- [Your assignment]
A faithful copy of the listing below is needed, one that contains no pictures.

- [Data segment]
**********

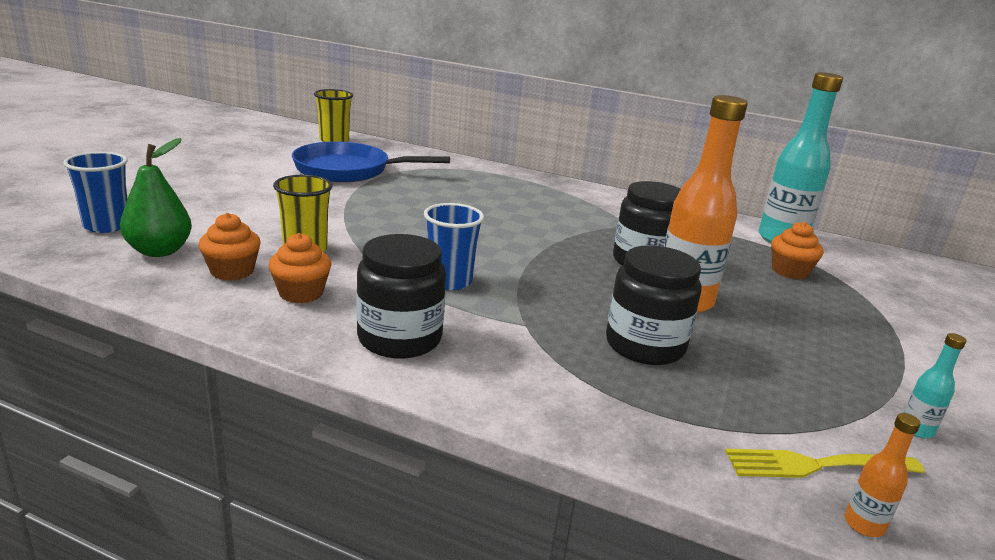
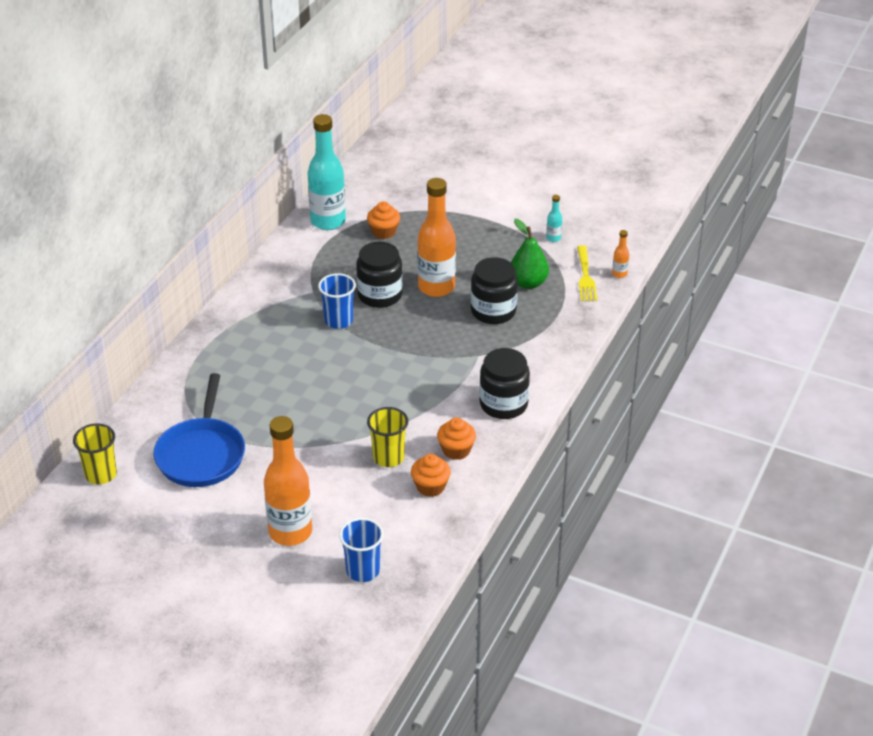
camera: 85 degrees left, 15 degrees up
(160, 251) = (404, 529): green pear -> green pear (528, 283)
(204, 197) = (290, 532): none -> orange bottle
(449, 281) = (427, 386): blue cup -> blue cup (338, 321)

**********

- [Task solution]
camera: 85 degrees left, 15 degrees up
(160, 251) = (404, 529): green pear -> green pear (528, 283)
(204, 197) = (290, 532): none -> orange bottle
(449, 281) = (427, 386): blue cup -> blue cup (338, 321)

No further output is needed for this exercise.